Information shown:
**********
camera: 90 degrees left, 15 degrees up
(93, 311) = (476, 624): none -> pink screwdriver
**********
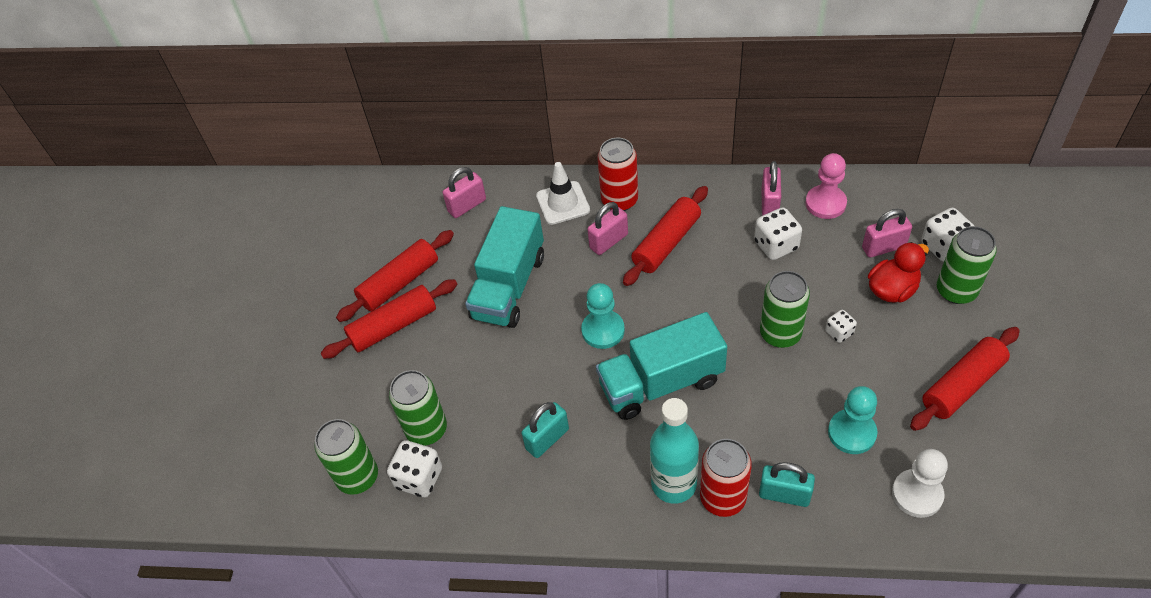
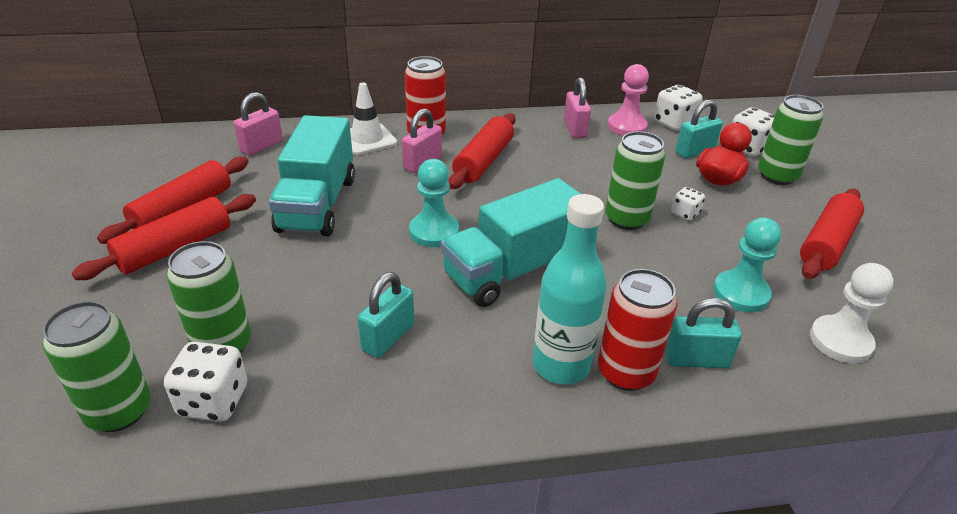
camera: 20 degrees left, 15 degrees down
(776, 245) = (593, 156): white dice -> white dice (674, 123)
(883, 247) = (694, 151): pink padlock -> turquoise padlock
**********
What you should do: Read through the data and copy every line where "degrees" shows up.

Your response:
camera: 90 degrees left, 15 degrees up
camera: 20 degrees left, 15 degrees down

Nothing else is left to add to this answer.